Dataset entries
....

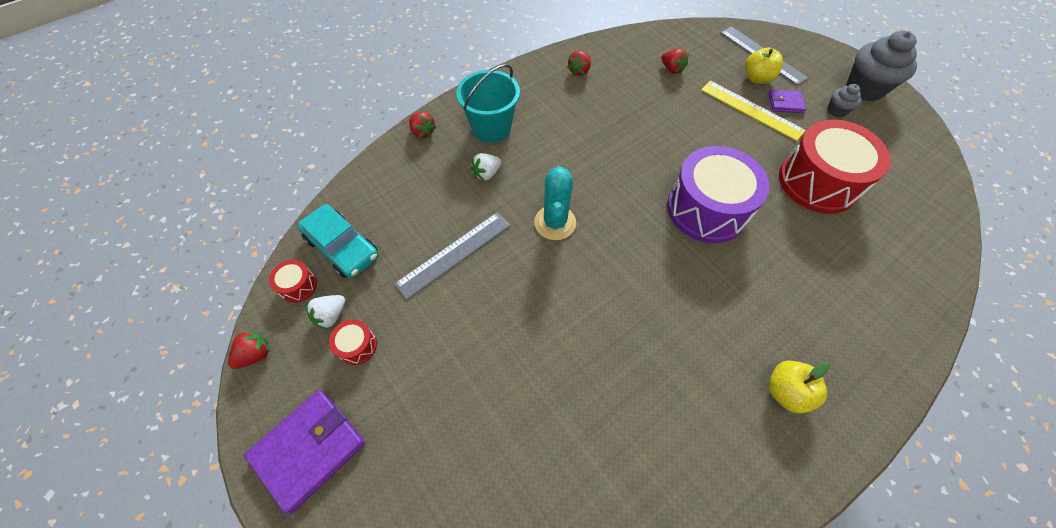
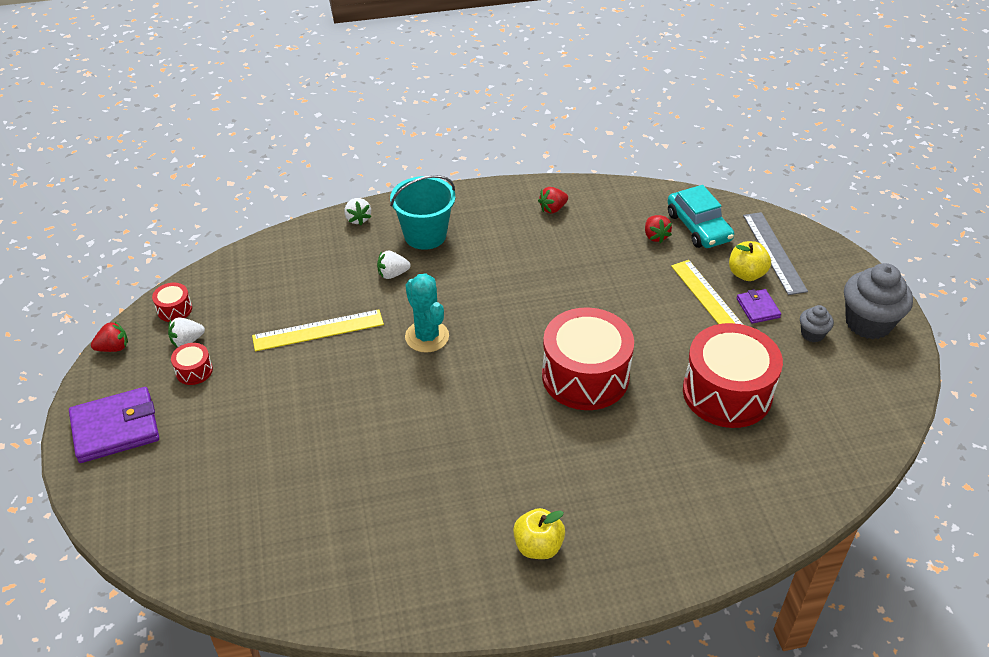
camera: 25 degrees right, 15 degrees down
(342, 247) = (227, 292): turquoise car -> turquoise car (698, 227)
(423, 132) = (358, 219): red strawberry -> white strawberry
(454, 254) = (318, 330): grey ruler -> yellow ruler
(555, 223) = (427, 336): turquoise cactus -> turquoise cactus turned 60 degrees counterclockwise
(706, 209) = (585, 376): purple drum -> red drum
(785, 103) = (758, 308): purple wallet -> purple wallet turned 45 degrees clockwise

....

# TO DO:
Line by line, restate the data above exactly as it stands, minus the pictures.

# WRITTEN SOLUTION:
camera: 25 degrees right, 15 degrees down
(342, 247) = (227, 292): turquoise car -> turquoise car (698, 227)
(423, 132) = (358, 219): red strawberry -> white strawberry
(454, 254) = (318, 330): grey ruler -> yellow ruler
(555, 223) = (427, 336): turquoise cactus -> turquoise cactus turned 60 degrees counterclockwise
(706, 209) = (585, 376): purple drum -> red drum
(785, 103) = (758, 308): purple wallet -> purple wallet turned 45 degrees clockwise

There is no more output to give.